─── Data
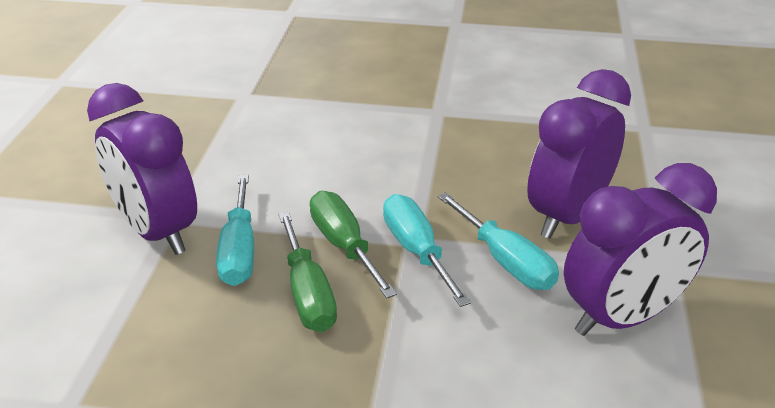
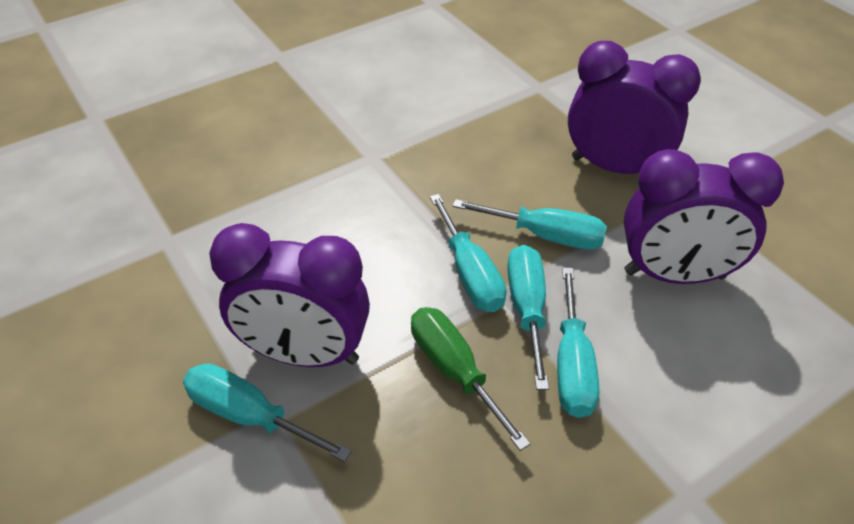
green screwdriver: 2 -> 1
turquoise screwdriver: 3 -> 5

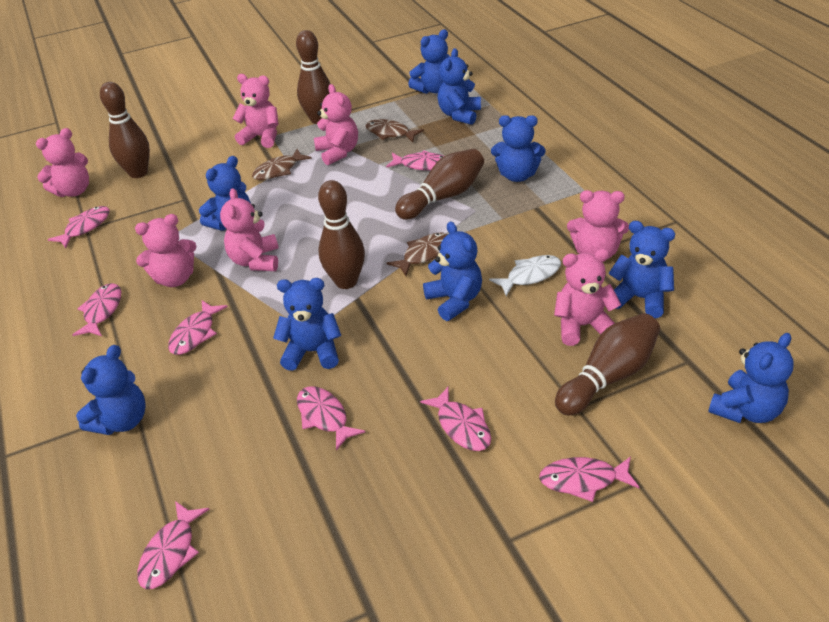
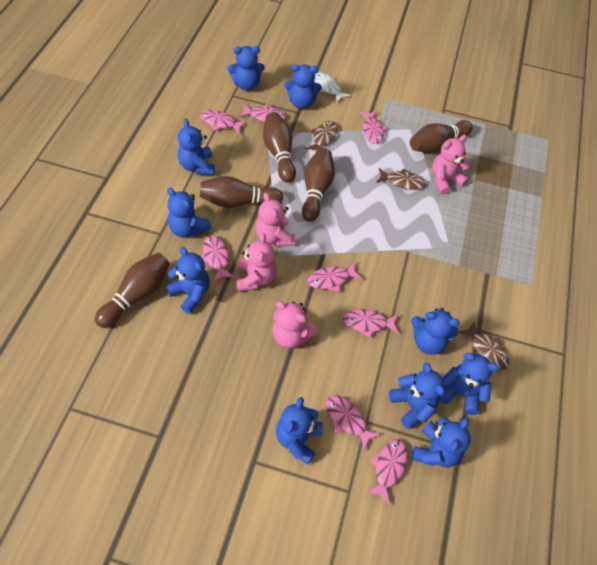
blue teddy bear: 9 -> 10
pink teddy bear: 7 -> 4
──────
What you are asked to do =
Where pictures sit among the data above, omit them, and output the rest exactly.

Answer space =
green screwdriver: 2 -> 1
turquoise screwdriver: 3 -> 5

blue teddy bear: 9 -> 10
pink teddy bear: 7 -> 4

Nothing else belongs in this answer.